* [WHAT YOU NEED TO DO] Return verbatim the lines that run from the one holding "R11: 1.5M (0V, AMP) -> 1.5M (5V, VB)" to the end of the listing, both ends included, without the pictures.

★ ★ ★ ★ ★ ★ ★

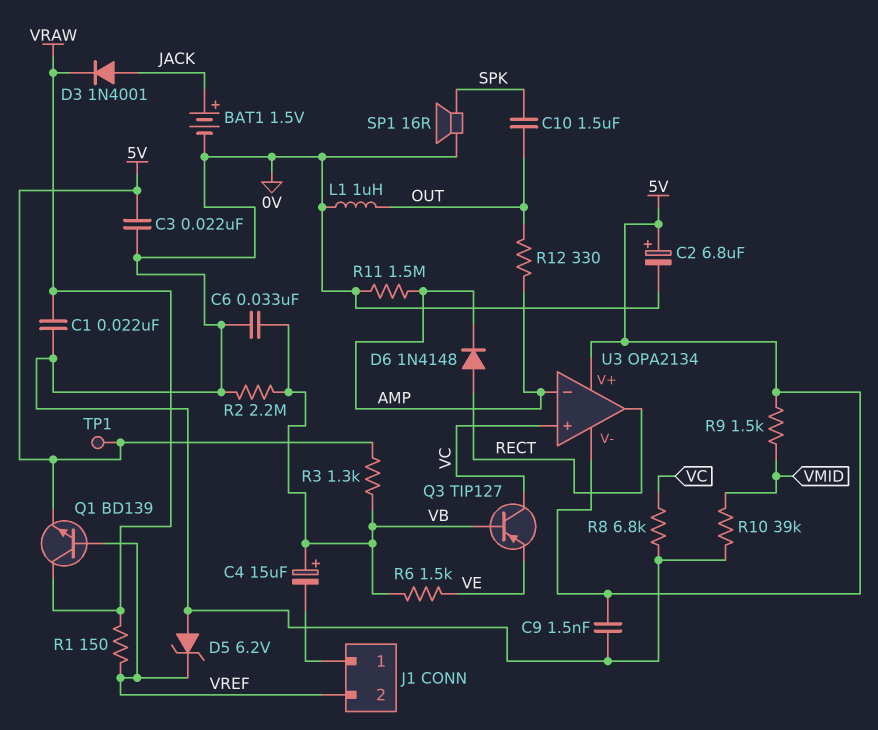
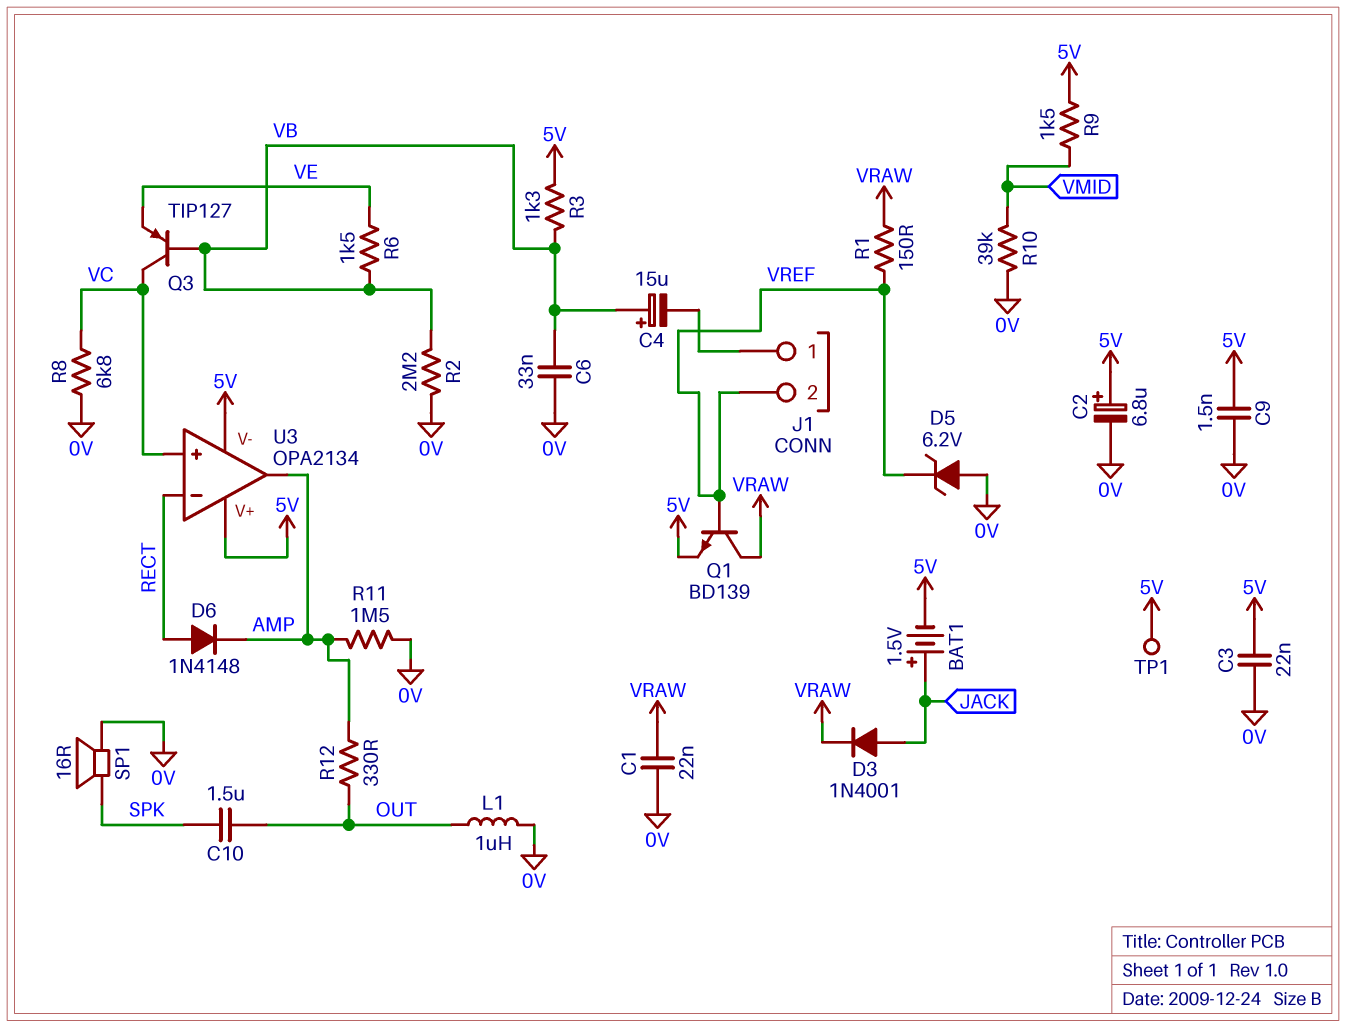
BAT1: 1.5V (plus JACK, minus 0V) -> 1.5V (plus JACK, minus 5V)
U3 pin in-: AMP -> RECT
U3 pin out: RECT -> AMP

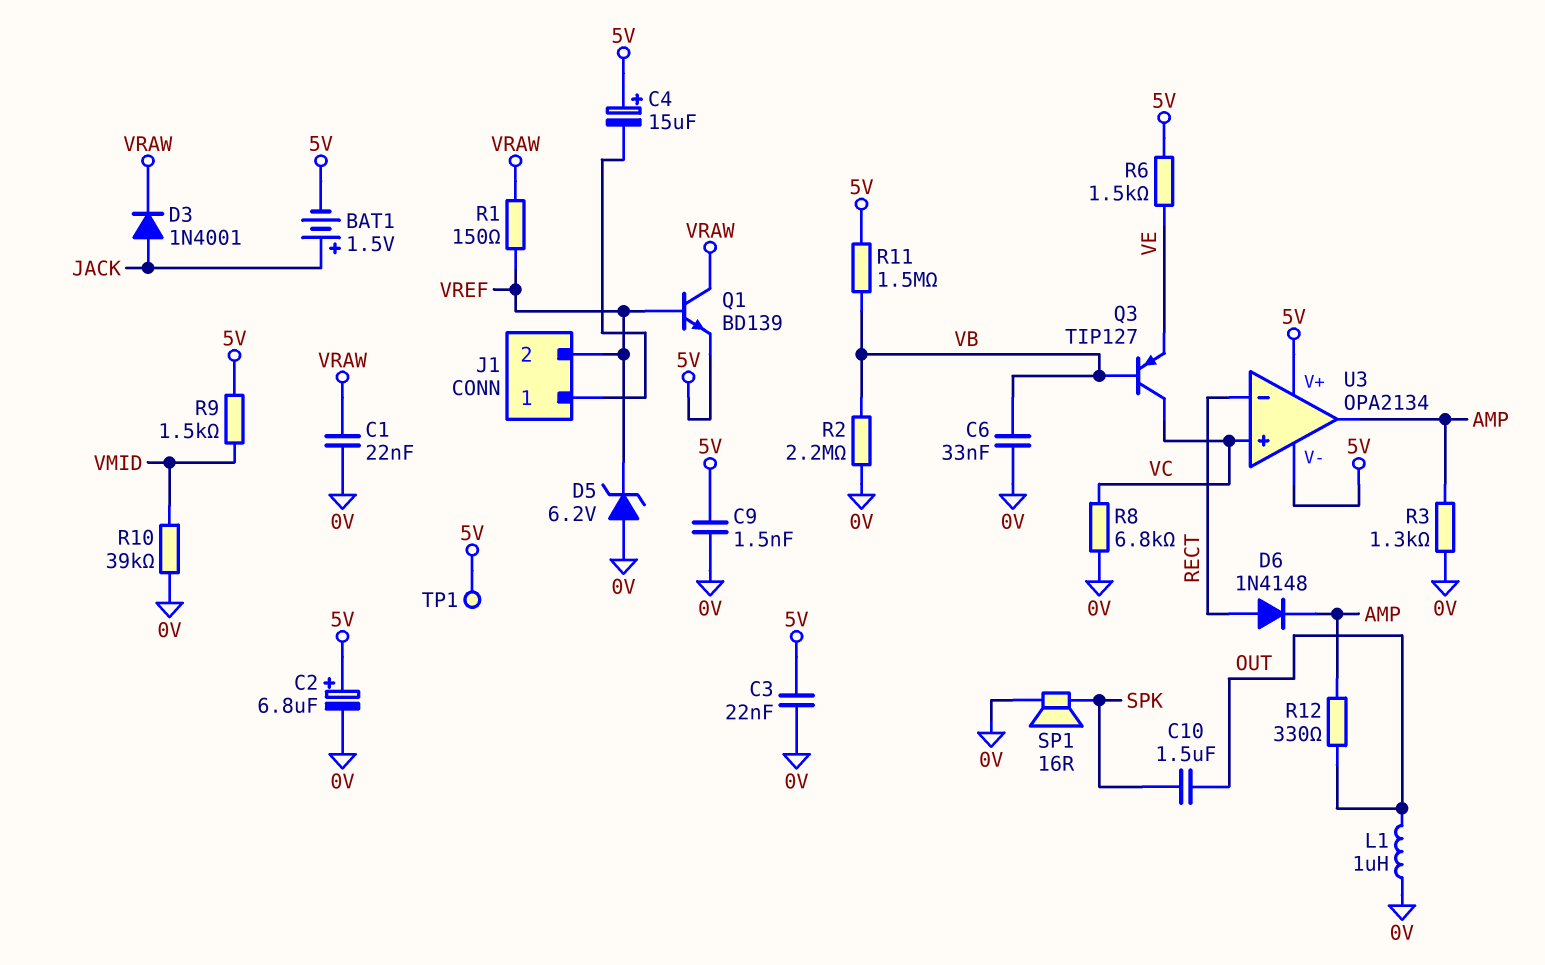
C4: 15uF (plus VB, minus J1/1) -> 15uF (plus 5V, minus J1/1)
R3: 1.3k (5V, VB) -> 1.3k (0V, AMP)
R6: 1.5k (VB, VE) -> 1.5k (5V, VE)
R11: 1.5M (0V, AMP) -> 1.5M (5V, VB)

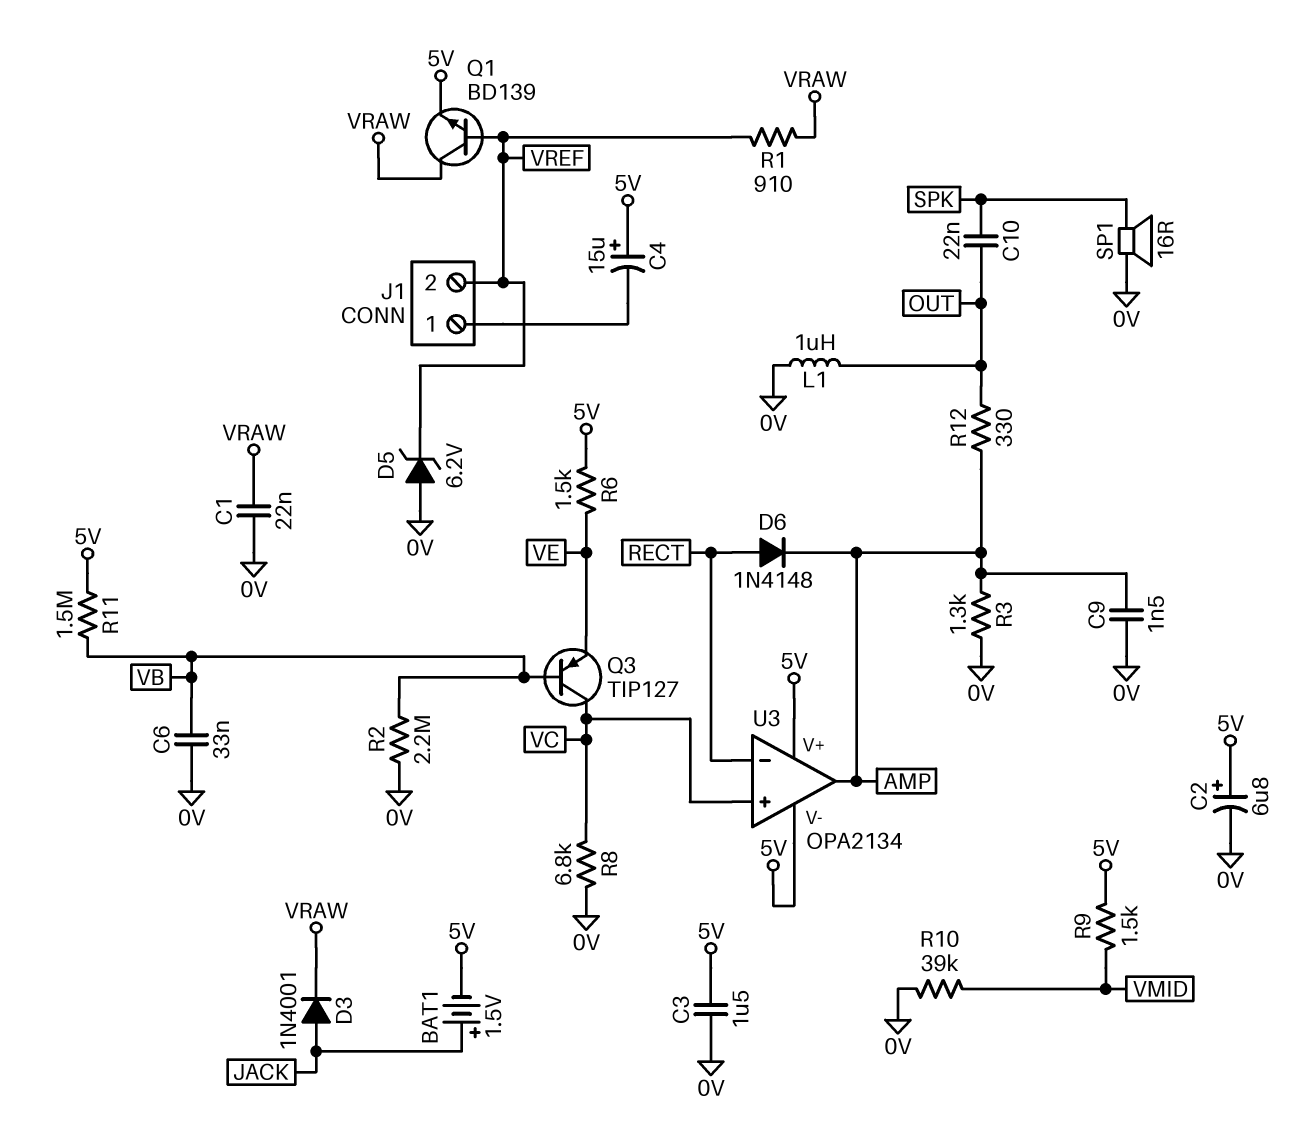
C3: 22nF (0V, 5V) -> 1.5uF (0V, 5V)
C9: 1.5nF (0V, 5V) -> 1.5nF (0V, AMP)
C10: 1.5uF (OUT, SPK) -> 22nF (OUT, SPK)
R1: 150 (VRAW, VREF) -> 910 (VRAW, VREF)
TP1: test point (5V) -> none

★ ★ ★ ★ ★ ★ ★

* [ANSWER AREA]
R11: 1.5M (0V, AMP) -> 1.5M (5V, VB)

C3: 22nF (0V, 5V) -> 1.5uF (0V, 5V)
C9: 1.5nF (0V, 5V) -> 1.5nF (0V, AMP)
C10: 1.5uF (OUT, SPK) -> 22nF (OUT, SPK)
R1: 150 (VRAW, VREF) -> 910 (VRAW, VREF)
TP1: test point (5V) -> none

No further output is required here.